(Object matching data)
--*--
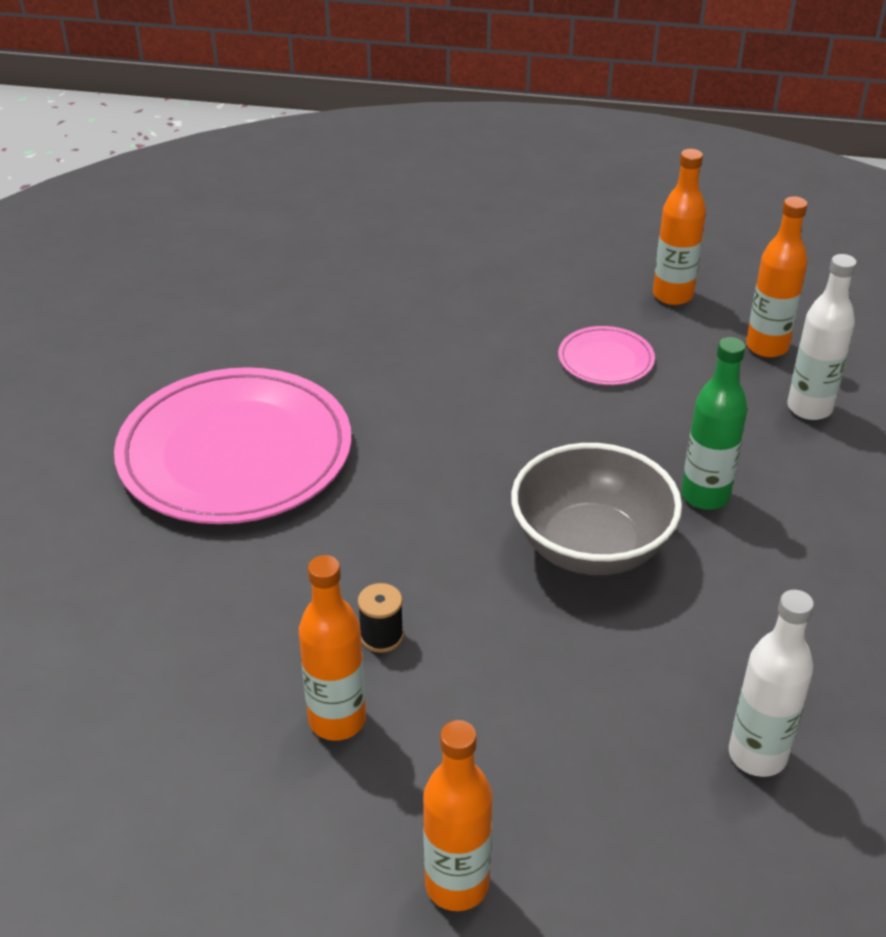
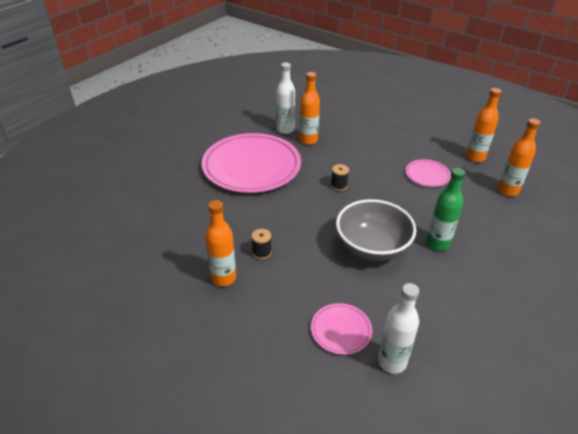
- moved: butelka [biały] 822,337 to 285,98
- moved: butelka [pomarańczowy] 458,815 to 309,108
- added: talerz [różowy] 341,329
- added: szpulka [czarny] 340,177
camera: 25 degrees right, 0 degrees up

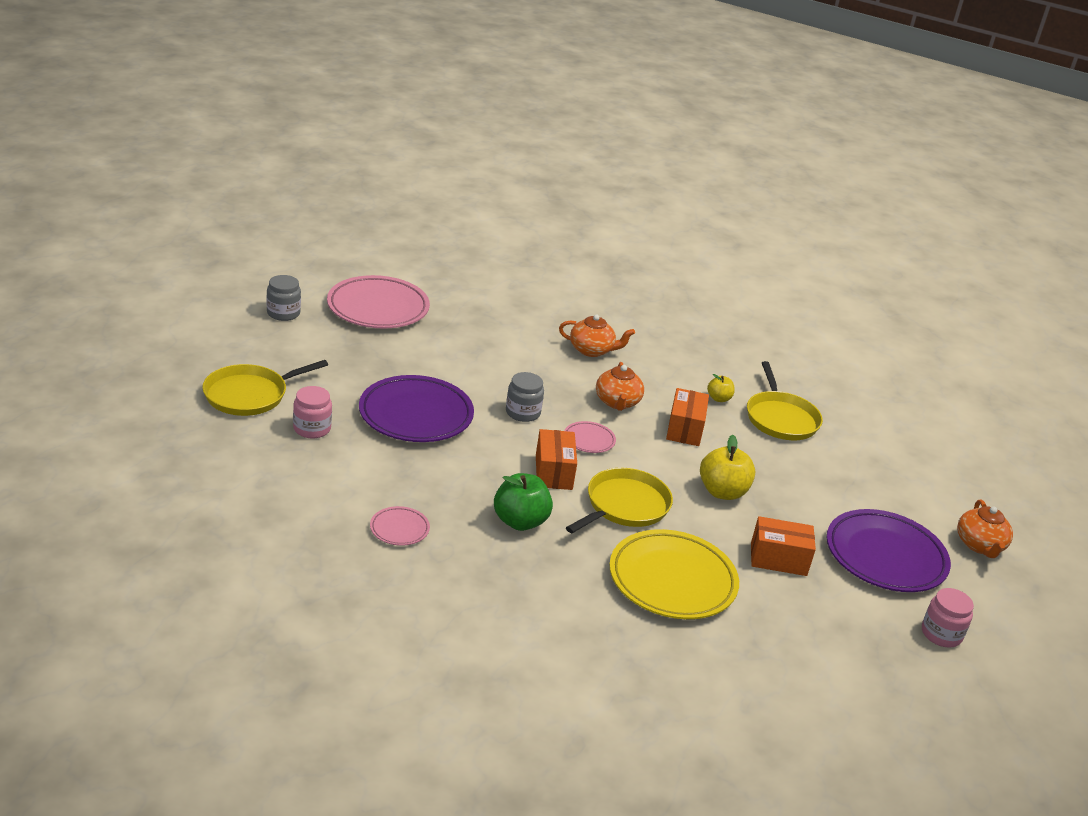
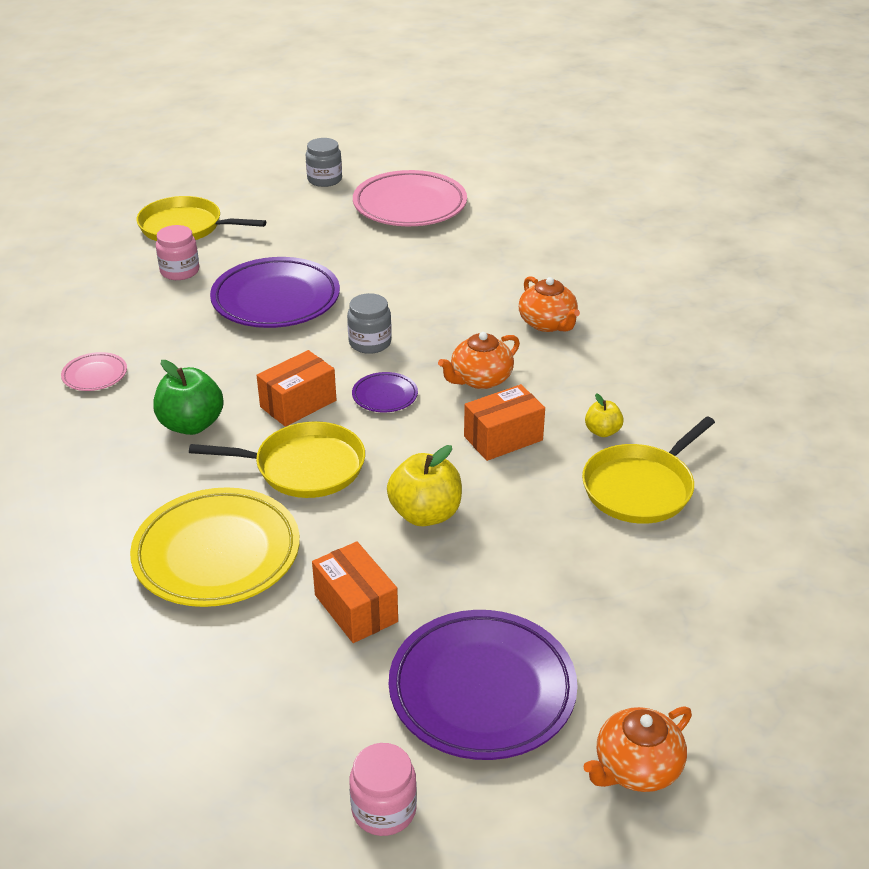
- recoloured: talerz [różowy] 590,437 to talerz [fioletowy] 385,392
camera: 55 degrees right, 5 degrees up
--*--
→ TASK BRIEF
Begin at the line containing "- moved: butelka [pomarańczowy]" and transcribe exactly every line through the end of the records, both ends included, leaving the pictures out.

→ RESPONSE TO THE EXERCISE
- moved: butelka [pomarańczowy] 458,815 to 309,108
- added: talerz [różowy] 341,329
- added: szpulka [czarny] 340,177
camera: 25 degrees right, 0 degrees up

- recoloured: talerz [różowy] 590,437 to talerz [fioletowy] 385,392
camera: 55 degrees right, 5 degrees up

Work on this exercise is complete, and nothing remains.